:: Prompt ::
Write out the records below again, replacing "longest first" with "shortest first" wherever it appears and leaving everything else as it is.

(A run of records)
▼

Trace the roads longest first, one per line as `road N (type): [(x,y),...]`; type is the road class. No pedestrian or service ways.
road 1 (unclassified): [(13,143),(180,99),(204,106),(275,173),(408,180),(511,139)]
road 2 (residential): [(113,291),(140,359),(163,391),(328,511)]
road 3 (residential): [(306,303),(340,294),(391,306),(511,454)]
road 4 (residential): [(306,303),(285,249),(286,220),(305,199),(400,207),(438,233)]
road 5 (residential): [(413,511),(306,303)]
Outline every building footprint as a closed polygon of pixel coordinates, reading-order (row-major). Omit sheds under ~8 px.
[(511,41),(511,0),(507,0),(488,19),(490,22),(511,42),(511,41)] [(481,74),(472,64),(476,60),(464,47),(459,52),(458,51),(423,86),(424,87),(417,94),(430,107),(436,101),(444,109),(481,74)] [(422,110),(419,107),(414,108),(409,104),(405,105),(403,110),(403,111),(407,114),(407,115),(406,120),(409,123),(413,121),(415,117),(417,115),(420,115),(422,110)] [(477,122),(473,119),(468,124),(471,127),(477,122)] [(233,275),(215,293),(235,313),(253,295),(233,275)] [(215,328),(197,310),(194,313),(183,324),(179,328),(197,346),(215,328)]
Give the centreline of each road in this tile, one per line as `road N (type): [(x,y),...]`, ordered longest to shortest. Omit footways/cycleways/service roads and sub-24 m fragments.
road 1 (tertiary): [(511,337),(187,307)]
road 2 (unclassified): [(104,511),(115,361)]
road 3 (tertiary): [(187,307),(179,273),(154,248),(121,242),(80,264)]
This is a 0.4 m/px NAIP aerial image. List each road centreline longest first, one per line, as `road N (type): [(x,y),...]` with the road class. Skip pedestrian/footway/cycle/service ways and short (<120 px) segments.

▲

:: Exercise output ::
Trace the roads shortest first, one per line as `road N (type): [(x,y),...]`; type is the road class. No pedestrian or service ways.
road 1 (unclassified): [(13,143),(180,99),(204,106),(275,173),(408,180),(511,139)]
road 2 (residential): [(113,291),(140,359),(163,391),(328,511)]
road 3 (residential): [(306,303),(340,294),(391,306),(511,454)]
road 4 (residential): [(306,303),(285,249),(286,220),(305,199),(400,207),(438,233)]
road 5 (residential): [(413,511),(306,303)]
Outline every building footprint as a closed polygon of pixel coordinates, reading-order (row-major). Omit sheds under ~8 px.
[(511,41),(511,0),(507,0),(488,19),(490,22),(511,42),(511,41)] [(481,74),(472,64),(476,60),(464,47),(459,52),(458,51),(423,86),(424,87),(417,94),(430,107),(436,101),(444,109),(481,74)] [(422,110),(419,107),(414,108),(409,104),(405,105),(403,110),(403,111),(407,114),(407,115),(406,120),(409,123),(413,121),(415,117),(417,115),(420,115),(422,110)] [(477,122),(473,119),(468,124),(471,127),(477,122)] [(233,275),(215,293),(235,313),(253,295),(233,275)] [(215,328),(197,310),(194,313),(183,324),(179,328),(197,346),(215,328)]
Give the centreline of each road in this tile, one per line as `road N (type): [(x,y),...]`, ordered longest to shortest. Omit footways/cycleways/service roads and sub-24 m fragments.
road 1 (tertiary): [(511,337),(187,307)]
road 2 (unclassified): [(104,511),(115,361)]
road 3 (tertiary): [(187,307),(179,273),(154,248),(121,242),(80,264)]
This is a 0.4 m/px NAIP aerial image. List each road centreline shortest first, one per line, as `road N (type): [(x,y),...]` with the road class. Skip pedestrian/footway/cycle/service ways and short (<120 px) segments.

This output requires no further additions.